> **About this exercise**:
Exact copies of the lines below are the goal; any images in them are dropped.

> **Spatial reasoning data**:
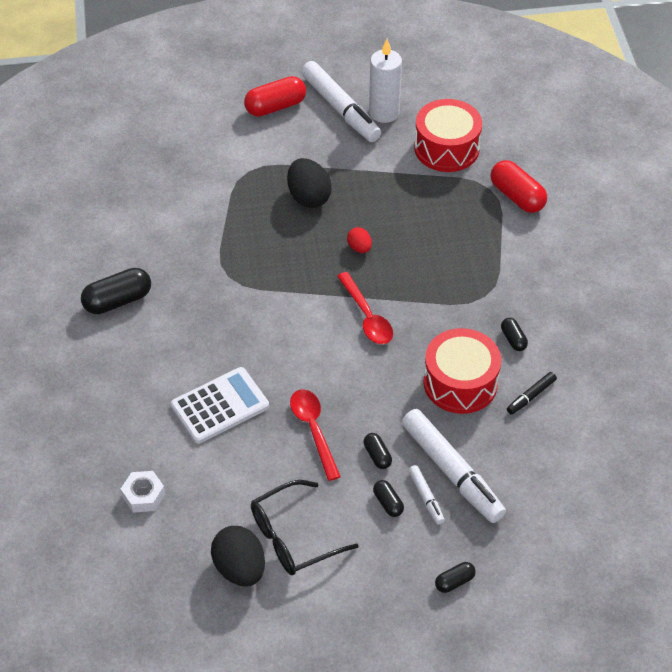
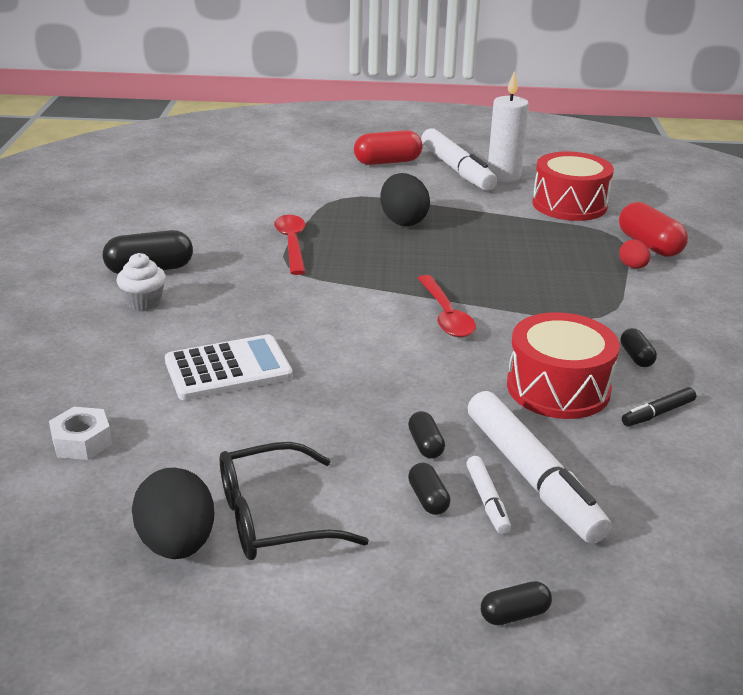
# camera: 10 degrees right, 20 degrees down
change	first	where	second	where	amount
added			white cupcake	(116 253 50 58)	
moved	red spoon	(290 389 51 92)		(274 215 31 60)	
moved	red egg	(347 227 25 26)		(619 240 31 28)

> **The answer**:
# camera: 10 degrees right, 20 degrees down
change	first	where	second	where	amount
added			white cupcake	(116 253 50 58)	
moved	red spoon	(290 389 51 92)		(274 215 31 60)	
moved	red egg	(347 227 25 26)		(619 240 31 28)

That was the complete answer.